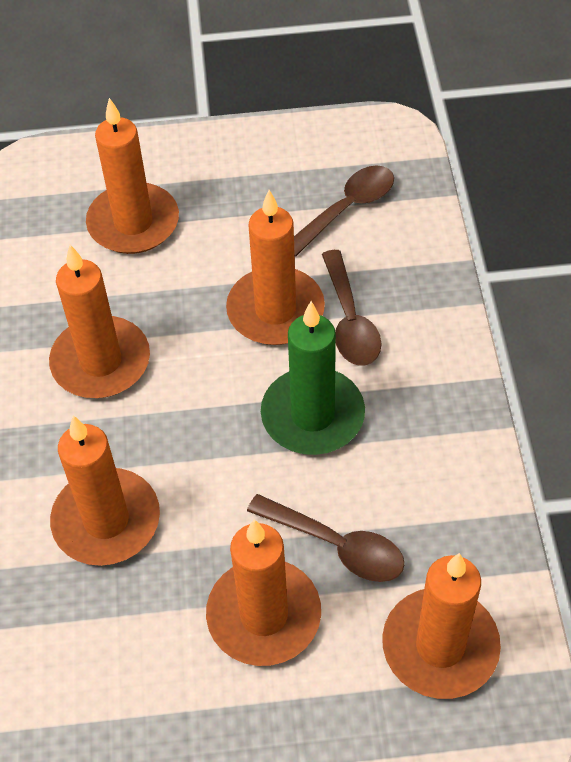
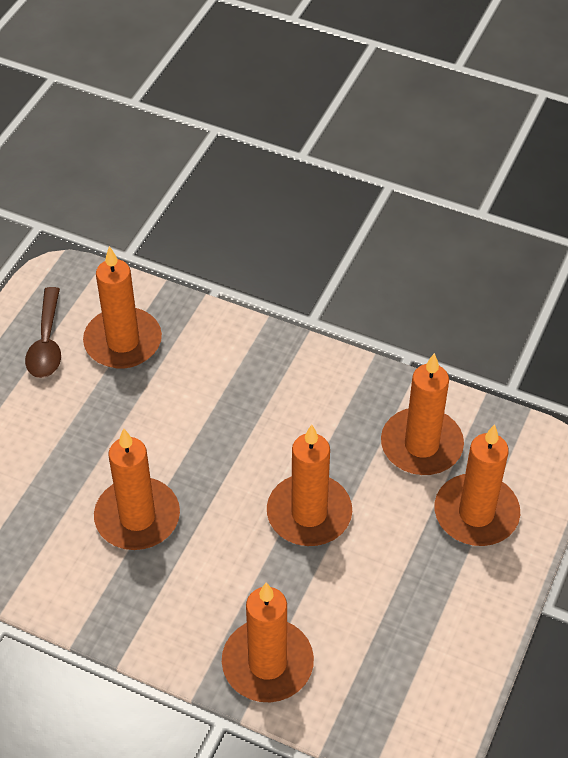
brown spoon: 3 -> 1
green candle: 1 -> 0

==

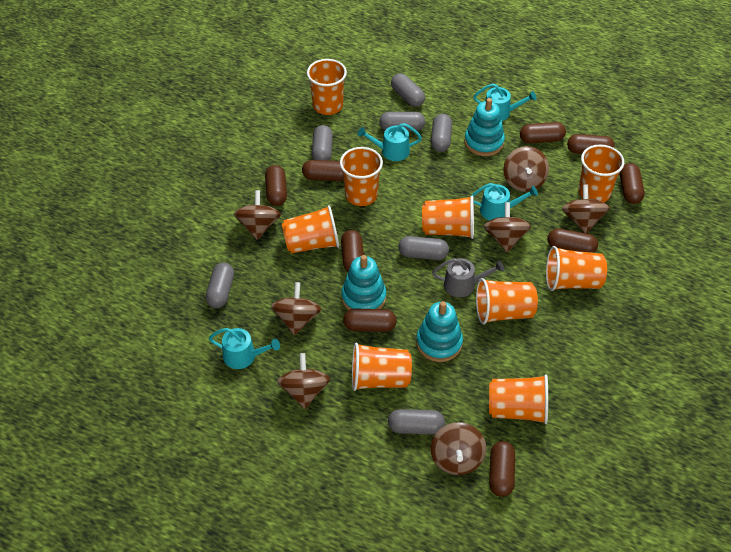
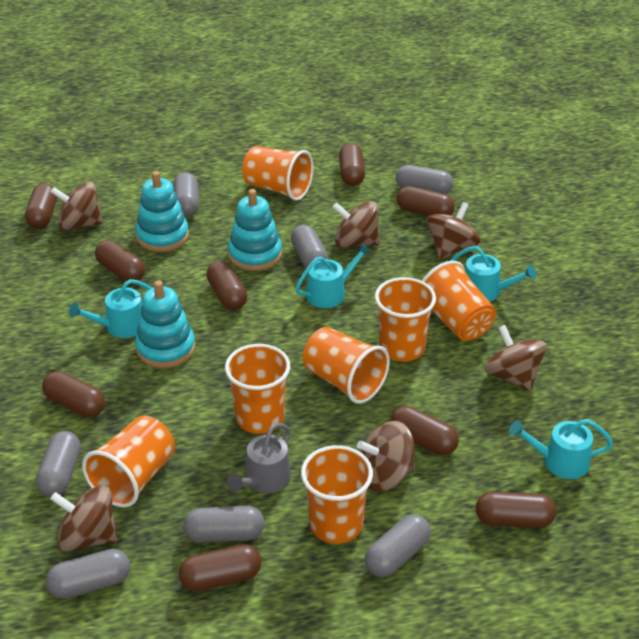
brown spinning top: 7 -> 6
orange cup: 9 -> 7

About this task – Copy out every line in the entries above that holds "brown".

Result for this exercise –
brown spoon: 3 -> 1
brown spinning top: 7 -> 6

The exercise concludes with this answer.